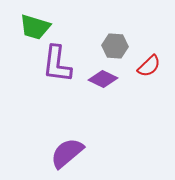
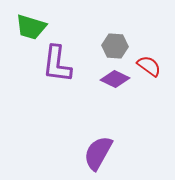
green trapezoid: moved 4 px left
red semicircle: rotated 100 degrees counterclockwise
purple diamond: moved 12 px right
purple semicircle: moved 31 px right; rotated 21 degrees counterclockwise
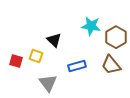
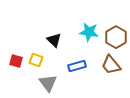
cyan star: moved 2 px left, 6 px down
yellow square: moved 4 px down
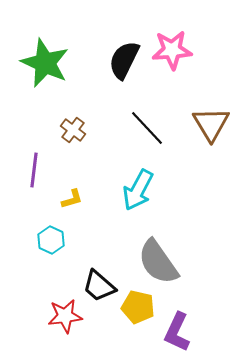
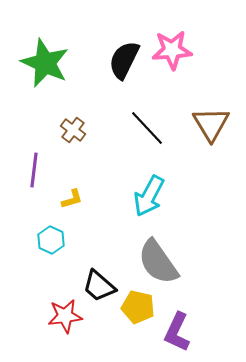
cyan arrow: moved 11 px right, 6 px down
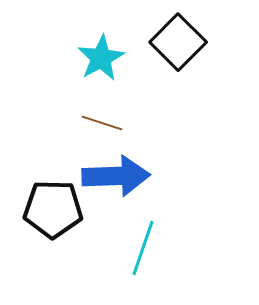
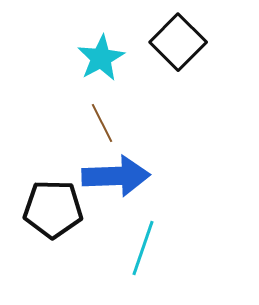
brown line: rotated 45 degrees clockwise
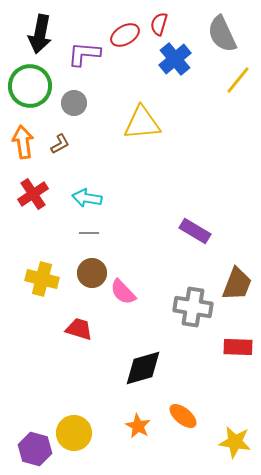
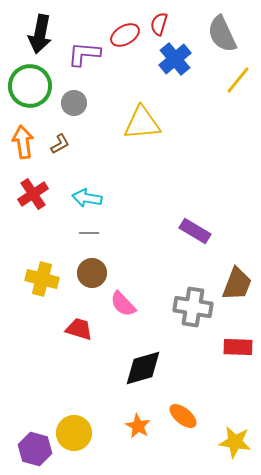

**Activity**
Here the job is to quote the lines from the one with "purple diamond: moved 12 px right" through the end of the material, both included, exactly; please skip the pictures.

**Solution for this exercise**
purple diamond: moved 12 px right
purple semicircle: moved 31 px right; rotated 21 degrees counterclockwise
cyan star: moved 2 px left, 6 px down
yellow square: moved 4 px down
cyan arrow: moved 11 px right, 6 px down
brown line: rotated 45 degrees clockwise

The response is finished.